[Dataset records]
* * * * * * * * *
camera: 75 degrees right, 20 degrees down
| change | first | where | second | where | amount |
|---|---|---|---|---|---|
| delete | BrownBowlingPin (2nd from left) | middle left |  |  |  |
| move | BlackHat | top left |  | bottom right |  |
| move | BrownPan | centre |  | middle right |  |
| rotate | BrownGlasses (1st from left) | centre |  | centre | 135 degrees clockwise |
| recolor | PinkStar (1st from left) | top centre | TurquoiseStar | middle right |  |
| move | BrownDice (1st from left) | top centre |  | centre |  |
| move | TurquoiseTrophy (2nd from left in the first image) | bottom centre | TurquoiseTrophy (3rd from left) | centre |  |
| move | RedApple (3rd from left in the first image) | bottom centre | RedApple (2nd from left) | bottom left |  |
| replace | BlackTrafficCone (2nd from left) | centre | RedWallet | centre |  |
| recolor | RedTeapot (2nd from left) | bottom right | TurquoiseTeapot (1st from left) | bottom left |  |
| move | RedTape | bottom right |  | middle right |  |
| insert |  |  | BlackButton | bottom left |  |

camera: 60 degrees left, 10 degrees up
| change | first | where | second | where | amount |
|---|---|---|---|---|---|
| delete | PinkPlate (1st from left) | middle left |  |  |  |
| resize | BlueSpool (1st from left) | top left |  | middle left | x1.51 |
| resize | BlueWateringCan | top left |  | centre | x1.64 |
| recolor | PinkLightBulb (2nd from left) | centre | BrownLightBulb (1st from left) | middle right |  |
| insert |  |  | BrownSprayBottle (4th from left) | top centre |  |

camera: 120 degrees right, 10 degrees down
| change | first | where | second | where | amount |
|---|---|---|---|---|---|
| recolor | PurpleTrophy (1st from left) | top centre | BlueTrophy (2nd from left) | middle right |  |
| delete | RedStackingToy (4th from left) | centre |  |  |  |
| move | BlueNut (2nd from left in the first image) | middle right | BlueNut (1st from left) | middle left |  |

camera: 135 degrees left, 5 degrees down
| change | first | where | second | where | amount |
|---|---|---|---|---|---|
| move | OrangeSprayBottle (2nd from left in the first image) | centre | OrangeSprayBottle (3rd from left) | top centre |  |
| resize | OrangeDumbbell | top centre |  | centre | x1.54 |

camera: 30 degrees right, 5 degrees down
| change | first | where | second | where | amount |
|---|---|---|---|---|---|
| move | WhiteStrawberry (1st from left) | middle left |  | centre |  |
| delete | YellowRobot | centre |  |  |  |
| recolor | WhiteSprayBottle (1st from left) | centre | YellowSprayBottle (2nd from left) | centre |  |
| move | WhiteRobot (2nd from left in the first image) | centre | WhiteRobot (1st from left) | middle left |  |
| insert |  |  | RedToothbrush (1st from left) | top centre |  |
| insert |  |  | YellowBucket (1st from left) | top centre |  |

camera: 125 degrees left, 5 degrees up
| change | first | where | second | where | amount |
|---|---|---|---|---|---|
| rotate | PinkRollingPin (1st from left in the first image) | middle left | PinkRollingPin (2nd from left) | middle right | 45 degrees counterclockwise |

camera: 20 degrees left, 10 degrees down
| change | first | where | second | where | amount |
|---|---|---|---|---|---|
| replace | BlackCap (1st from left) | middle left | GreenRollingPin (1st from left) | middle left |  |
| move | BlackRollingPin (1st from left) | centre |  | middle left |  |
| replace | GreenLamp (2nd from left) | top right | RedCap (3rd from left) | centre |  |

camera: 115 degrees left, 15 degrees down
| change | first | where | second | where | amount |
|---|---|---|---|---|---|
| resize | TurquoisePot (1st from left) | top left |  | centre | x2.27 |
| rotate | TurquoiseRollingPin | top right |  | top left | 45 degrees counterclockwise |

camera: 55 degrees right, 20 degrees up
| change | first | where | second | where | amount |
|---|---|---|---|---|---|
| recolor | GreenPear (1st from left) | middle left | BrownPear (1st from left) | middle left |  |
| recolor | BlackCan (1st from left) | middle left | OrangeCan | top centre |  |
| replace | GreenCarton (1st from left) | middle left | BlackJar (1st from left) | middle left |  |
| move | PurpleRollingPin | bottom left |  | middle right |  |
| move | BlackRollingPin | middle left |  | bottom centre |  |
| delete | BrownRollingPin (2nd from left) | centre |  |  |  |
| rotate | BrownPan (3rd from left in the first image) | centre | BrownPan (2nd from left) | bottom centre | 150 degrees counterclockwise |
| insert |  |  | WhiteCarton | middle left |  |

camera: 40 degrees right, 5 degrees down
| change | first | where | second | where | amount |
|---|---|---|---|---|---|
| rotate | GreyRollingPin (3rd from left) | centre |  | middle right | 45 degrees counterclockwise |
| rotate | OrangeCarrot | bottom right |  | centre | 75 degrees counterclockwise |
* * * * * * * * *
Every record shown above must be echoed exactly.

Expected output
camera: 75 degrees right, 20 degrees down
| change | first | where | second | where | amount |
|---|---|---|---|---|---|
| delete | BrownBowlingPin (2nd from left) | middle left |  |  |  |
| move | BlackHat | top left |  | bottom right |  |
| move | BrownPan | centre |  | middle right |  |
| rotate | BrownGlasses (1st from left) | centre |  | centre | 135 degrees clockwise |
| recolor | PinkStar (1st from left) | top centre | TurquoiseStar | middle right |  |
| move | BrownDice (1st from left) | top centre |  | centre |  |
| move | TurquoiseTrophy (2nd from left in the first image) | bottom centre | TurquoiseTrophy (3rd from left) | centre |  |
| move | RedApple (3rd from left in the first image) | bottom centre | RedApple (2nd from left) | bottom left |  |
| replace | BlackTrafficCone (2nd from left) | centre | RedWallet | centre |  |
| recolor | RedTeapot (2nd from left) | bottom right | TurquoiseTeapot (1st from left) | bottom left |  |
| move | RedTape | bottom right |  | middle right |  |
| insert |  |  | BlackButton | bottom left |  |

camera: 60 degrees left, 10 degrees up
| change | first | where | second | where | amount |
|---|---|---|---|---|---|
| delete | PinkPlate (1st from left) | middle left |  |  |  |
| resize | BlueSpool (1st from left) | top left |  | middle left | x1.51 |
| resize | BlueWateringCan | top left |  | centre | x1.64 |
| recolor | PinkLightBulb (2nd from left) | centre | BrownLightBulb (1st from left) | middle right |  |
| insert |  |  | BrownSprayBottle (4th from left) | top centre |  |

camera: 120 degrees right, 10 degrees down
| change | first | where | second | where | amount |
|---|---|---|---|---|---|
| recolor | PurpleTrophy (1st from left) | top centre | BlueTrophy (2nd from left) | middle right |  |
| delete | RedStackingToy (4th from left) | centre |  |  |  |
| move | BlueNut (2nd from left in the first image) | middle right | BlueNut (1st from left) | middle left |  |

camera: 135 degrees left, 5 degrees down
| change | first | where | second | where | amount |
|---|---|---|---|---|---|
| move | OrangeSprayBottle (2nd from left in the first image) | centre | OrangeSprayBottle (3rd from left) | top centre |  |
| resize | OrangeDumbbell | top centre |  | centre | x1.54 |

camera: 30 degrees right, 5 degrees down
| change | first | where | second | where | amount |
|---|---|---|---|---|---|
| move | WhiteStrawberry (1st from left) | middle left |  | centre |  |
| delete | YellowRobot | centre |  |  |  |
| recolor | WhiteSprayBottle (1st from left) | centre | YellowSprayBottle (2nd from left) | centre |  |
| move | WhiteRobot (2nd from left in the first image) | centre | WhiteRobot (1st from left) | middle left |  |
| insert |  |  | RedToothbrush (1st from left) | top centre |  |
| insert |  |  | YellowBucket (1st from left) | top centre |  |

camera: 125 degrees left, 5 degrees up
| change | first | where | second | where | amount |
|---|---|---|---|---|---|
| rotate | PinkRollingPin (1st from left in the first image) | middle left | PinkRollingPin (2nd from left) | middle right | 45 degrees counterclockwise |

camera: 20 degrees left, 10 degrees down
| change | first | where | second | where | amount |
|---|---|---|---|---|---|
| replace | BlackCap (1st from left) | middle left | GreenRollingPin (1st from left) | middle left |  |
| move | BlackRollingPin (1st from left) | centre |  | middle left |  |
| replace | GreenLamp (2nd from left) | top right | RedCap (3rd from left) | centre |  |

camera: 115 degrees left, 15 degrees down
| change | first | where | second | where | amount |
|---|---|---|---|---|---|
| resize | TurquoisePot (1st from left) | top left |  | centre | x2.27 |
| rotate | TurquoiseRollingPin | top right |  | top left | 45 degrees counterclockwise |

camera: 55 degrees right, 20 degrees up
| change | first | where | second | where | amount |
|---|---|---|---|---|---|
| recolor | GreenPear (1st from left) | middle left | BrownPear (1st from left) | middle left |  |
| recolor | BlackCan (1st from left) | middle left | OrangeCan | top centre |  |
| replace | GreenCarton (1st from left) | middle left | BlackJar (1st from left) | middle left |  |
| move | PurpleRollingPin | bottom left |  | middle right |  |
| move | BlackRollingPin | middle left |  | bottom centre |  |
| delete | BrownRollingPin (2nd from left) | centre |  |  |  |
| rotate | BrownPan (3rd from left in the first image) | centre | BrownPan (2nd from left) | bottom centre | 150 degrees counterclockwise |
| insert |  |  | WhiteCarton | middle left |  |

camera: 40 degrees right, 5 degrees down
| change | first | where | second | where | amount |
|---|---|---|---|---|---|
| rotate | GreyRollingPin (3rd from left) | centre |  | middle right | 45 degrees counterclockwise |
| rotate | OrangeCarrot | bottom right |  | centre | 75 degrees counterclockwise |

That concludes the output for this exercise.